* Exercise *
Look for the line containing "C108: none -> 3.3uF (+9V, VBAT)" in the listing below. Retype that line and every subsequent line through the last one, and only those.
┌─ The data
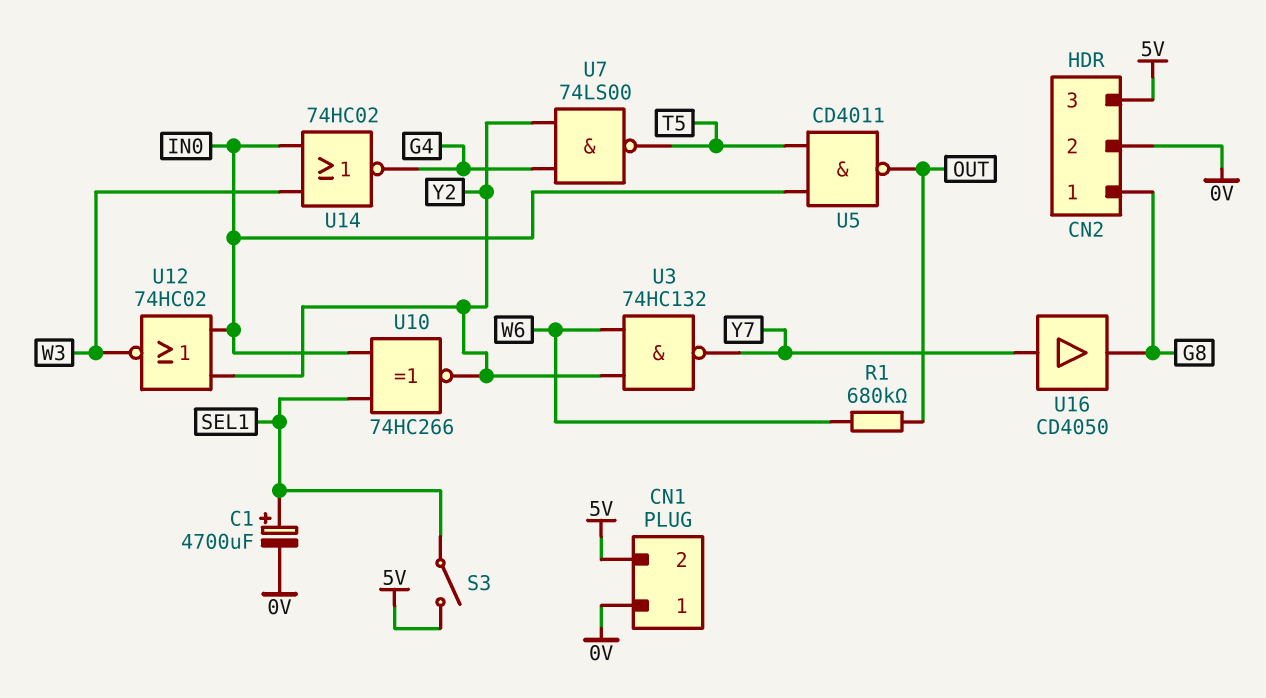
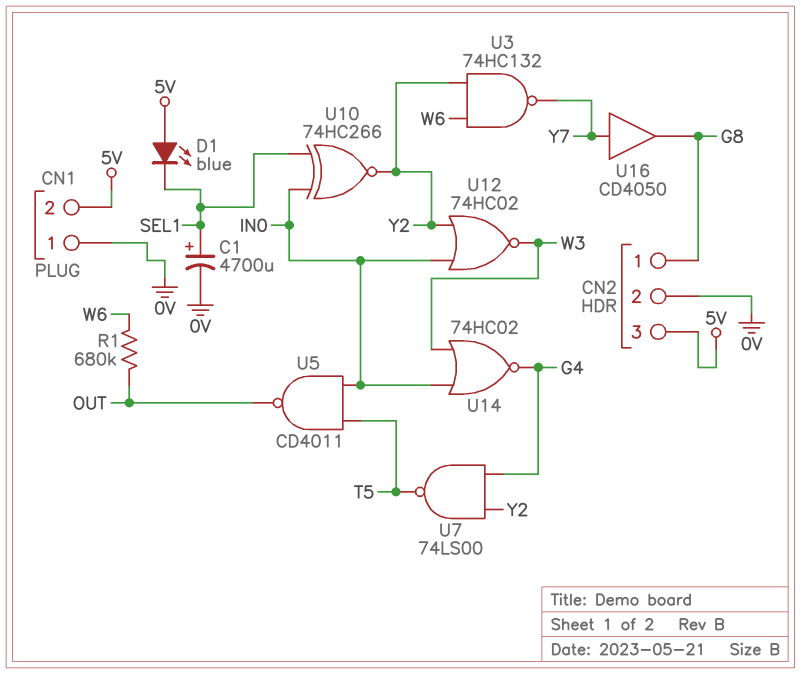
D1: none -> LED blue (A 5V, K SEL1)
S3: switch (5V, SEL1) -> none

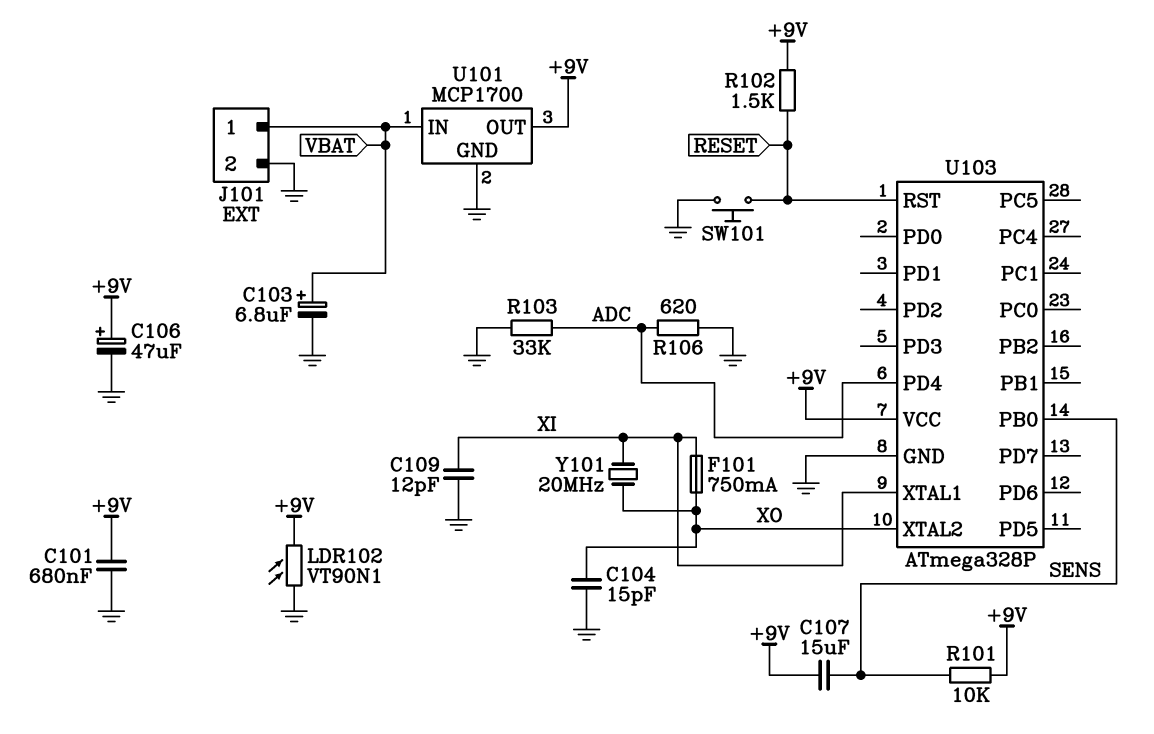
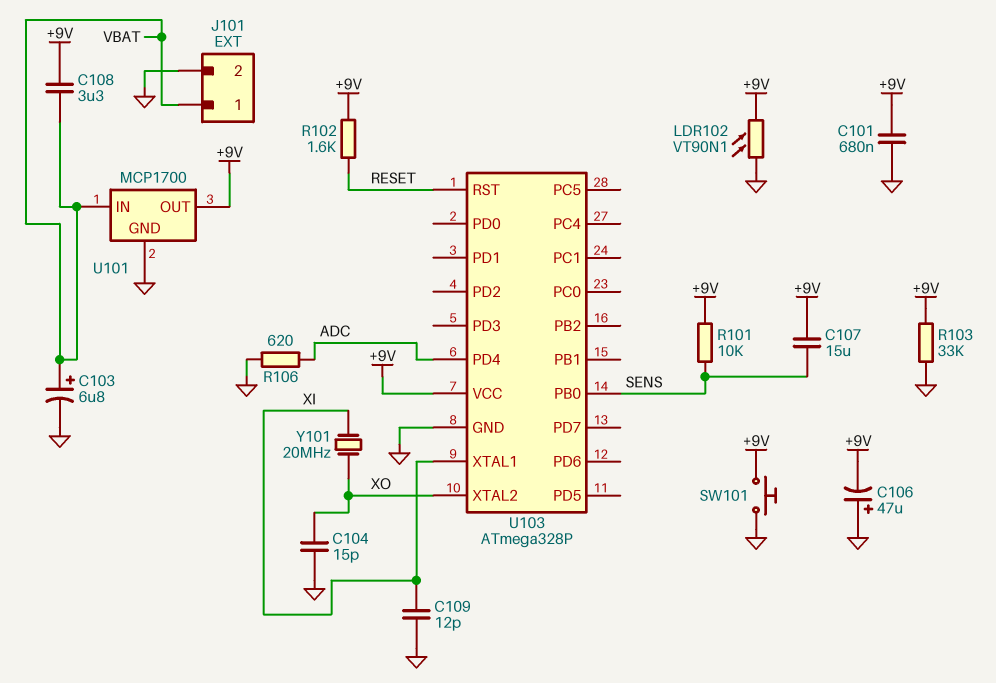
C106: 47uF (plus +9V, minus GND) -> 47uF (plus GND, minus +9V)
C108: none -> 3.3uF (+9V, VBAT)
F101: 750mA (XI, XO) -> none
R102: 1.5k (+9V, RESET) -> 1.6k (+9V, RESET)
R103: 33k (ADC, GND) -> 33k (+9V, GND)
SW101: button (GND, RESET) -> button (+9V, GND)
└─
* Exercise response *
C108: none -> 3.3uF (+9V, VBAT)
F101: 750mA (XI, XO) -> none
R102: 1.5k (+9V, RESET) -> 1.6k (+9V, RESET)
R103: 33k (ADC, GND) -> 33k (+9V, GND)
SW101: button (GND, RESET) -> button (+9V, GND)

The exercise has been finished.